• **Extracted records**:
-------------------------
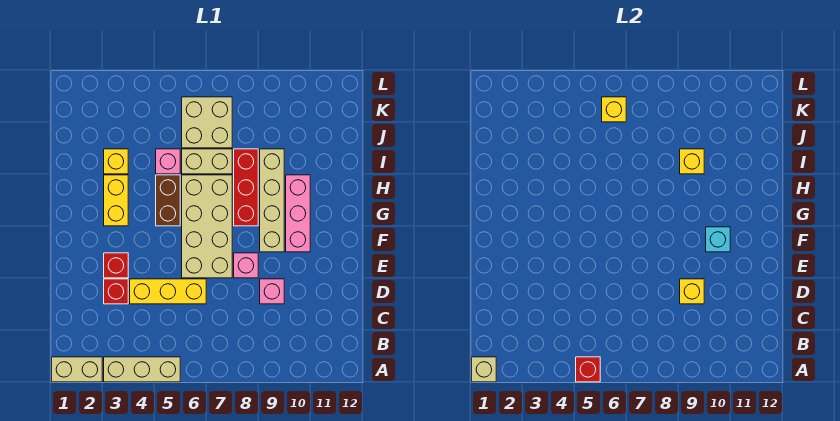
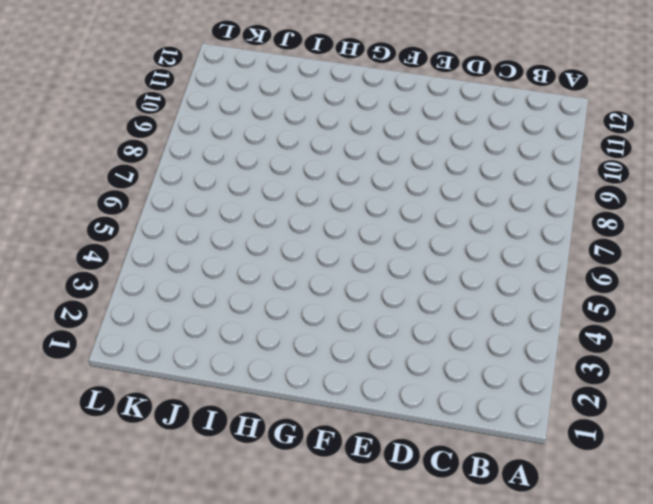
none -> tan brick A1:A2 level 1
none -> tan brick A3:A5 level 1
none -> red brick D3 level 1

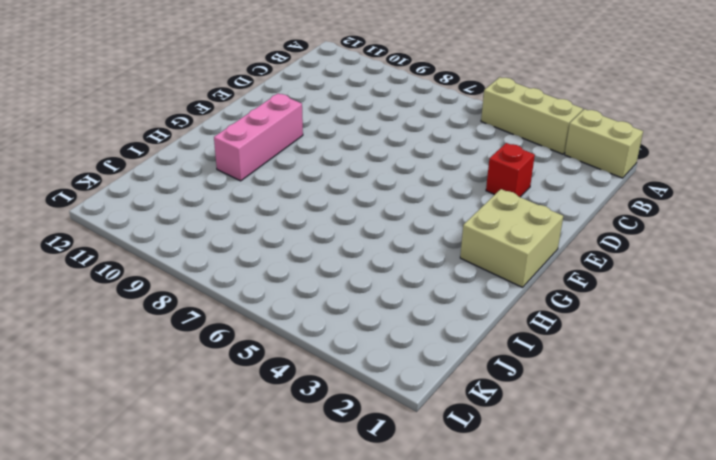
tan brick F1:G2 level 1 -> tan brick J6:K7 level 1
none -> yellow brick D4:D6 level 1
none -> pink brick D9 level 1
none -> red brick E3 level 1

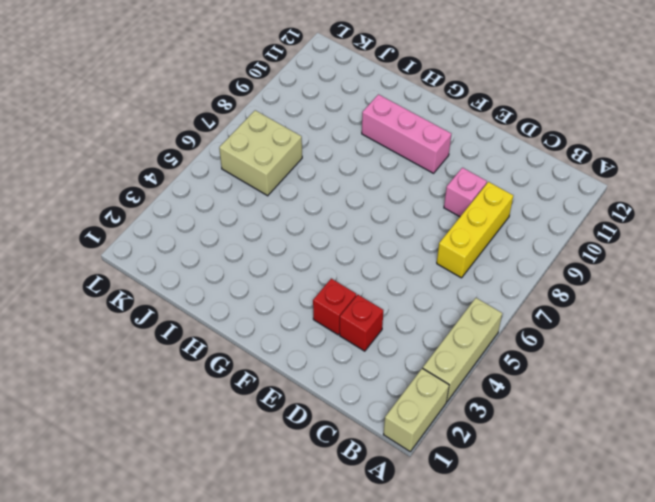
yellow brick C7:C9 level 1 -> yellow brick D4:D6 level 1
none -> tan brick E6:H7 level 1
none -> pink brick E8 level 1
none -> tan brick F9:I9 level 1

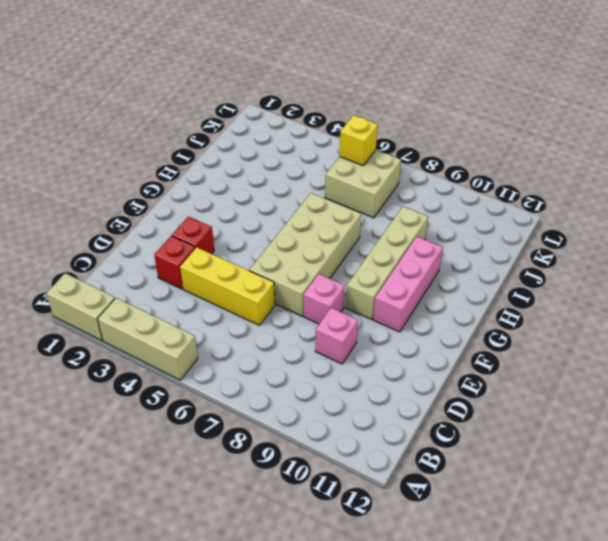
none -> yellow brick G3:H3 level 1
none -> brown brick G5:H5 level 1
none -> red brick G8:I8 level 1

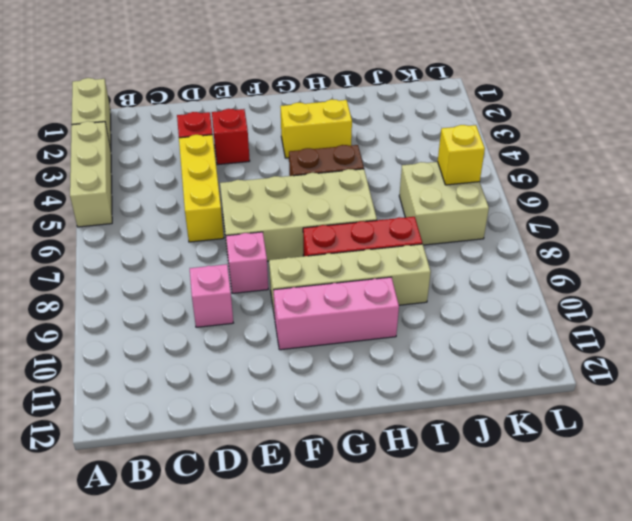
none -> yellow brick I3 level 1
none -> pink brick I5 level 1
none -> tan brick I6:I7 level 1

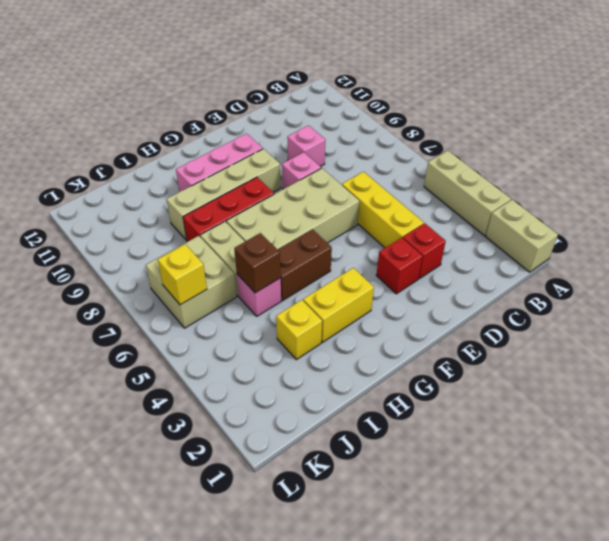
brown brick I5 level 2 -> none
none -> tan brick A1 level 2
none -> red brick A5 level 2
none -> yellow brick D9 level 2

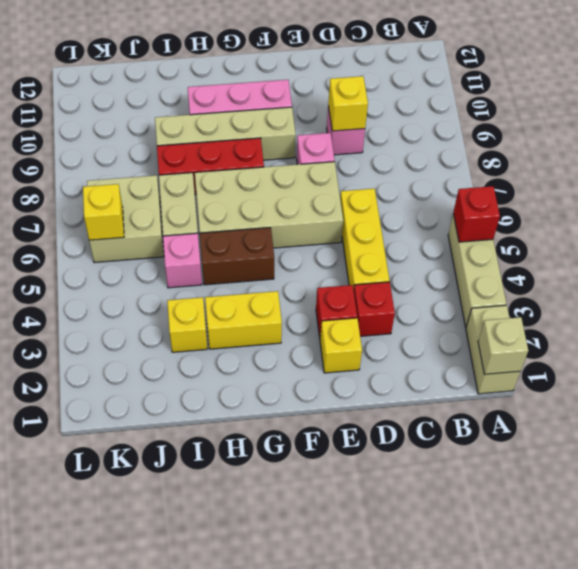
yellow brick E2 level 1 -> yellow brick I9 level 2
none -> cyan brick F10 level 2

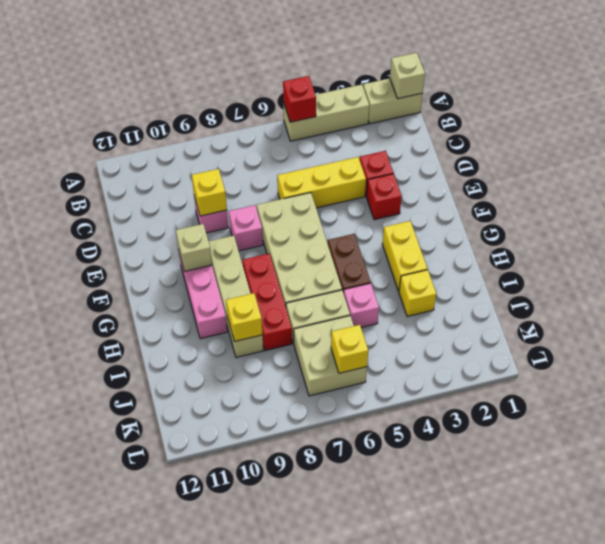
tan brick F10 level 2 -> cyan brick F10 level 2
-------------------------
Copy all lines from the data above that contain the word "brown".

none -> brown brick G5:H5 level 1
brown brick I5 level 2 -> none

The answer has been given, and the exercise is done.